**Instructions to follow**
Copy out, exactly, the first line of the entries below and every line after it through the one containing "after: Ei [grün] (no. 3 from left)".

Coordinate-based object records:
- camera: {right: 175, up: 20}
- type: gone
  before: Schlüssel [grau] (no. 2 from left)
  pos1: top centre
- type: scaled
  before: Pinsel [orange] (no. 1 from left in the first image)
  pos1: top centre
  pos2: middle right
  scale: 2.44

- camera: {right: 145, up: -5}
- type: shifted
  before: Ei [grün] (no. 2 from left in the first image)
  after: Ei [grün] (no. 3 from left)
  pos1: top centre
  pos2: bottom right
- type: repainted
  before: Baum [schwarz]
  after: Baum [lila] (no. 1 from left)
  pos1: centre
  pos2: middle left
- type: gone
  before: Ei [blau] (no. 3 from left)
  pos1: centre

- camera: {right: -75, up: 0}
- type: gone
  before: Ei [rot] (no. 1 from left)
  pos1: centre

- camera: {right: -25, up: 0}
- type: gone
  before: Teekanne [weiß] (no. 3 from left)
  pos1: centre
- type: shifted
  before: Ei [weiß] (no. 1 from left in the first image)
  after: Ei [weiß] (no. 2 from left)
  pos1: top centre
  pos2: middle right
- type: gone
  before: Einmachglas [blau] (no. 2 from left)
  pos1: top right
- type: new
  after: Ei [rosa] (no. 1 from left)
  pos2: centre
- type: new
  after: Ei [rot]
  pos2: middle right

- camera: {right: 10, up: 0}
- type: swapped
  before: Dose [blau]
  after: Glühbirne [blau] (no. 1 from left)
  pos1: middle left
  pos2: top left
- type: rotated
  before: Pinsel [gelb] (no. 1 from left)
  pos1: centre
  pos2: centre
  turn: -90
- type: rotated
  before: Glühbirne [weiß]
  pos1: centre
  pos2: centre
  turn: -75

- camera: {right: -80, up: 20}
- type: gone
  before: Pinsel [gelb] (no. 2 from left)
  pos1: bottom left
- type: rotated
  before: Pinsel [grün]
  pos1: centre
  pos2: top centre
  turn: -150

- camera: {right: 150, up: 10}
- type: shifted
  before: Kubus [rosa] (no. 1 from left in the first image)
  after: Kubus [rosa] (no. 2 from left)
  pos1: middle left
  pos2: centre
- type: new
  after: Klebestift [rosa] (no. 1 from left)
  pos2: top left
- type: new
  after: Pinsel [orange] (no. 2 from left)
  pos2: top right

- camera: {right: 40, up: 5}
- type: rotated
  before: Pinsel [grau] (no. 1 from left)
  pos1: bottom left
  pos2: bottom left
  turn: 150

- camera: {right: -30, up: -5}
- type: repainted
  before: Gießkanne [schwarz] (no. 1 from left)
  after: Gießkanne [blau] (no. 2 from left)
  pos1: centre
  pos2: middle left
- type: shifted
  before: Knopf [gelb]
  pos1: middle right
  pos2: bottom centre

**Output for this task**
- camera: {right: 175, up: 20}
- type: gone
  before: Schlüssel [grau] (no. 2 from left)
  pos1: top centre
- type: scaled
  before: Pinsel [orange] (no. 1 from left in the first image)
  pos1: top centre
  pos2: middle right
  scale: 2.44

- camera: {right: 145, up: -5}
- type: shifted
  before: Ei [grün] (no. 2 from left in the first image)
  after: Ei [grün] (no. 3 from left)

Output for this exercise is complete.